Directions >>
Reprint the entire listing exactly.

Source material >>
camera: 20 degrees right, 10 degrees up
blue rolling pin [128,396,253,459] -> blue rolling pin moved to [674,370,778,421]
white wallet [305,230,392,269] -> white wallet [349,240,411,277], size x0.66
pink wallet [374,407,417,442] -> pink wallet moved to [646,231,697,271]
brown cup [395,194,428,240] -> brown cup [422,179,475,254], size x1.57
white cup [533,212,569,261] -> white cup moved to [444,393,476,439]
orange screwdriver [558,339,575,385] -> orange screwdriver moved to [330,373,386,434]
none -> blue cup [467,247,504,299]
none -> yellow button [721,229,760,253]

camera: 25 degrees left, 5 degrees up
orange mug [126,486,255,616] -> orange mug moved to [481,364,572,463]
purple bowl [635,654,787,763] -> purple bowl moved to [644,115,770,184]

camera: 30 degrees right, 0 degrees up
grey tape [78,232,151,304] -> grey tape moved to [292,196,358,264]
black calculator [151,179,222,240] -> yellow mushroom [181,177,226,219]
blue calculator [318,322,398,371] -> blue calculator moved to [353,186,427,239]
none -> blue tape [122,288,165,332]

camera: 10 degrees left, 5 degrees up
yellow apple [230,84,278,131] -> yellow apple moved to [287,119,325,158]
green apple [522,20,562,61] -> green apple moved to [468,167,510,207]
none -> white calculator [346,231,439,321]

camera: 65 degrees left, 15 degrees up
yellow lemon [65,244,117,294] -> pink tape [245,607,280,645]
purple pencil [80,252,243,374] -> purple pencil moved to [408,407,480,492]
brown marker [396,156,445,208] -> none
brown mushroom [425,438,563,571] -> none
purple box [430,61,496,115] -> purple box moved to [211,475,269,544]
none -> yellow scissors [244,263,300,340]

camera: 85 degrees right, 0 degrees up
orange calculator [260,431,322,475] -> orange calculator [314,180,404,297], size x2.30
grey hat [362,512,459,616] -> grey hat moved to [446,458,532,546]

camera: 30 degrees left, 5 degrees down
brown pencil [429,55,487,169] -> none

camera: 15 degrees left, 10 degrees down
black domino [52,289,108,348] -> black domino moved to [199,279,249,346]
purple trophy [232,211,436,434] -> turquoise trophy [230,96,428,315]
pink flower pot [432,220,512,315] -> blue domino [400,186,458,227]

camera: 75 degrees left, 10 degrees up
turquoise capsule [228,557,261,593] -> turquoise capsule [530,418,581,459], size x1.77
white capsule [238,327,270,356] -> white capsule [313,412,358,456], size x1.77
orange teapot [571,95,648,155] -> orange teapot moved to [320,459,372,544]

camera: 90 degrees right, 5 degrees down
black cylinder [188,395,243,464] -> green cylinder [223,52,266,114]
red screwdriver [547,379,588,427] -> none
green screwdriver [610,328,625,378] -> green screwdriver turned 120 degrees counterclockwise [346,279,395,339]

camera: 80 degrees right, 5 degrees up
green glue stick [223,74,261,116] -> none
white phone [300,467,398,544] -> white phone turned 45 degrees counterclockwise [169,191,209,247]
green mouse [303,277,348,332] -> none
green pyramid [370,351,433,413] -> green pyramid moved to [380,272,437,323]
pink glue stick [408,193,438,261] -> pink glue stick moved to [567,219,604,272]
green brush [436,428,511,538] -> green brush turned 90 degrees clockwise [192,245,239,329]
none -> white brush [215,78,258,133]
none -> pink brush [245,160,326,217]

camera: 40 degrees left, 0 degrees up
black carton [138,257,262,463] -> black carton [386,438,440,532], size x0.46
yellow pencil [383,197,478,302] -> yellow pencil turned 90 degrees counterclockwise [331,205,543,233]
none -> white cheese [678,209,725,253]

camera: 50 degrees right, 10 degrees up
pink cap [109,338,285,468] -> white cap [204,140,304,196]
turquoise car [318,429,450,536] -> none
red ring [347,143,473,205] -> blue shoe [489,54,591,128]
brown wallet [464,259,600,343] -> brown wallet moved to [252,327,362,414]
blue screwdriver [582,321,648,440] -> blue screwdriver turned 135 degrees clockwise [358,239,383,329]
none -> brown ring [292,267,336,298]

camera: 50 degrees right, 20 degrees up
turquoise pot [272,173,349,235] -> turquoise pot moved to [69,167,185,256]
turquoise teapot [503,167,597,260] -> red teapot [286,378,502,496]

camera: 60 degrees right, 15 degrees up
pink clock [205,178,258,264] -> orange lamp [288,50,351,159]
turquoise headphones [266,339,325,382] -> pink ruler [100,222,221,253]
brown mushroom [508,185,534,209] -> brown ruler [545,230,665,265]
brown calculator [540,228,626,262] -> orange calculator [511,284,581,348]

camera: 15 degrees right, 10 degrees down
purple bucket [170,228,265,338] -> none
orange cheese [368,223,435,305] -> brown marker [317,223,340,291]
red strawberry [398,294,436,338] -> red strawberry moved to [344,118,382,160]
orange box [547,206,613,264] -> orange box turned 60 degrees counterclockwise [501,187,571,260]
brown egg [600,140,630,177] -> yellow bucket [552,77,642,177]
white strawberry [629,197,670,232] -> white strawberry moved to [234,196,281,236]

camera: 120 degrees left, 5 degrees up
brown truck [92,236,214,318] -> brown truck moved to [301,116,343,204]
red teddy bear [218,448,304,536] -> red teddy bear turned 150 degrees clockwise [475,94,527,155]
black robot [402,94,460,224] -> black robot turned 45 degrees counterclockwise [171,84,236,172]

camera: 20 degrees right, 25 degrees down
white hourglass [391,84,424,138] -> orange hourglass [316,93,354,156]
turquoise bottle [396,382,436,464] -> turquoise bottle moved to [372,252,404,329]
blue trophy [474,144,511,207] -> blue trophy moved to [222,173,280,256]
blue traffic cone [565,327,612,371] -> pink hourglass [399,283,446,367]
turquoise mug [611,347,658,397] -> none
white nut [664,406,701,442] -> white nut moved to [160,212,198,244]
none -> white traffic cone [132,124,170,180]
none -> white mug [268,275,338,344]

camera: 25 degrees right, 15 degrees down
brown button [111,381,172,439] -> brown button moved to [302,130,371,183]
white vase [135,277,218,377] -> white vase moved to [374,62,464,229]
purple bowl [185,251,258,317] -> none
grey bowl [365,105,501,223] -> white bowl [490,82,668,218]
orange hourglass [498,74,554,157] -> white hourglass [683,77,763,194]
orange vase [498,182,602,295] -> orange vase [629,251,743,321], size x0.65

Result >>
camera: 20 degrees right, 10 degrees up
blue rolling pin [128,396,253,459] -> blue rolling pin moved to [674,370,778,421]
white wallet [305,230,392,269] -> white wallet [349,240,411,277], size x0.66
pink wallet [374,407,417,442] -> pink wallet moved to [646,231,697,271]
brown cup [395,194,428,240] -> brown cup [422,179,475,254], size x1.57
white cup [533,212,569,261] -> white cup moved to [444,393,476,439]
orange screwdriver [558,339,575,385] -> orange screwdriver moved to [330,373,386,434]
none -> blue cup [467,247,504,299]
none -> yellow button [721,229,760,253]

camera: 25 degrees left, 5 degrees up
orange mug [126,486,255,616] -> orange mug moved to [481,364,572,463]
purple bowl [635,654,787,763] -> purple bowl moved to [644,115,770,184]

camera: 30 degrees right, 0 degrees up
grey tape [78,232,151,304] -> grey tape moved to [292,196,358,264]
black calculator [151,179,222,240] -> yellow mushroom [181,177,226,219]
blue calculator [318,322,398,371] -> blue calculator moved to [353,186,427,239]
none -> blue tape [122,288,165,332]

camera: 10 degrees left, 5 degrees up
yellow apple [230,84,278,131] -> yellow apple moved to [287,119,325,158]
green apple [522,20,562,61] -> green apple moved to [468,167,510,207]
none -> white calculator [346,231,439,321]

camera: 65 degrees left, 15 degrees up
yellow lemon [65,244,117,294] -> pink tape [245,607,280,645]
purple pencil [80,252,243,374] -> purple pencil moved to [408,407,480,492]
brown marker [396,156,445,208] -> none
brown mushroom [425,438,563,571] -> none
purple box [430,61,496,115] -> purple box moved to [211,475,269,544]
none -> yellow scissors [244,263,300,340]

camera: 85 degrees right, 0 degrees up
orange calculator [260,431,322,475] -> orange calculator [314,180,404,297], size x2.30
grey hat [362,512,459,616] -> grey hat moved to [446,458,532,546]

camera: 30 degrees left, 5 degrees down
brown pencil [429,55,487,169] -> none

camera: 15 degrees left, 10 degrees down
black domino [52,289,108,348] -> black domino moved to [199,279,249,346]
purple trophy [232,211,436,434] -> turquoise trophy [230,96,428,315]
pink flower pot [432,220,512,315] -> blue domino [400,186,458,227]

camera: 75 degrees left, 10 degrees up
turquoise capsule [228,557,261,593] -> turquoise capsule [530,418,581,459], size x1.77
white capsule [238,327,270,356] -> white capsule [313,412,358,456], size x1.77
orange teapot [571,95,648,155] -> orange teapot moved to [320,459,372,544]

camera: 90 degrees right, 5 degrees down
black cylinder [188,395,243,464] -> green cylinder [223,52,266,114]
red screwdriver [547,379,588,427] -> none
green screwdriver [610,328,625,378] -> green screwdriver turned 120 degrees counterclockwise [346,279,395,339]

camera: 80 degrees right, 5 degrees up
green glue stick [223,74,261,116] -> none
white phone [300,467,398,544] -> white phone turned 45 degrees counterclockwise [169,191,209,247]
green mouse [303,277,348,332] -> none
green pyramid [370,351,433,413] -> green pyramid moved to [380,272,437,323]
pink glue stick [408,193,438,261] -> pink glue stick moved to [567,219,604,272]
green brush [436,428,511,538] -> green brush turned 90 degrees clockwise [192,245,239,329]
none -> white brush [215,78,258,133]
none -> pink brush [245,160,326,217]

camera: 40 degrees left, 0 degrees up
black carton [138,257,262,463] -> black carton [386,438,440,532], size x0.46
yellow pencil [383,197,478,302] -> yellow pencil turned 90 degrees counterclockwise [331,205,543,233]
none -> white cheese [678,209,725,253]

camera: 50 degrees right, 10 degrees up
pink cap [109,338,285,468] -> white cap [204,140,304,196]
turquoise car [318,429,450,536] -> none
red ring [347,143,473,205] -> blue shoe [489,54,591,128]
brown wallet [464,259,600,343] -> brown wallet moved to [252,327,362,414]
blue screwdriver [582,321,648,440] -> blue screwdriver turned 135 degrees clockwise [358,239,383,329]
none -> brown ring [292,267,336,298]

camera: 50 degrees right, 20 degrees up
turquoise pot [272,173,349,235] -> turquoise pot moved to [69,167,185,256]
turquoise teapot [503,167,597,260] -> red teapot [286,378,502,496]

camera: 60 degrees right, 15 degrees up
pink clock [205,178,258,264] -> orange lamp [288,50,351,159]
turquoise headphones [266,339,325,382] -> pink ruler [100,222,221,253]
brown mushroom [508,185,534,209] -> brown ruler [545,230,665,265]
brown calculator [540,228,626,262] -> orange calculator [511,284,581,348]

camera: 15 degrees right, 10 degrees down
purple bucket [170,228,265,338] -> none
orange cheese [368,223,435,305] -> brown marker [317,223,340,291]
red strawberry [398,294,436,338] -> red strawberry moved to [344,118,382,160]
orange box [547,206,613,264] -> orange box turned 60 degrees counterclockwise [501,187,571,260]
brown egg [600,140,630,177] -> yellow bucket [552,77,642,177]
white strawberry [629,197,670,232] -> white strawberry moved to [234,196,281,236]

camera: 120 degrees left, 5 degrees up
brown truck [92,236,214,318] -> brown truck moved to [301,116,343,204]
red teddy bear [218,448,304,536] -> red teddy bear turned 150 degrees clockwise [475,94,527,155]
black robot [402,94,460,224] -> black robot turned 45 degrees counterclockwise [171,84,236,172]

camera: 20 degrees right, 25 degrees down
white hourglass [391,84,424,138] -> orange hourglass [316,93,354,156]
turquoise bottle [396,382,436,464] -> turquoise bottle moved to [372,252,404,329]
blue trophy [474,144,511,207] -> blue trophy moved to [222,173,280,256]
blue traffic cone [565,327,612,371] -> pink hourglass [399,283,446,367]
turquoise mug [611,347,658,397] -> none
white nut [664,406,701,442] -> white nut moved to [160,212,198,244]
none -> white traffic cone [132,124,170,180]
none -> white mug [268,275,338,344]

camera: 25 degrees right, 15 degrees down
brown button [111,381,172,439] -> brown button moved to [302,130,371,183]
white vase [135,277,218,377] -> white vase moved to [374,62,464,229]
purple bowl [185,251,258,317] -> none
grey bowl [365,105,501,223] -> white bowl [490,82,668,218]
orange hourglass [498,74,554,157] -> white hourglass [683,77,763,194]
orange vase [498,182,602,295] -> orange vase [629,251,743,321], size x0.65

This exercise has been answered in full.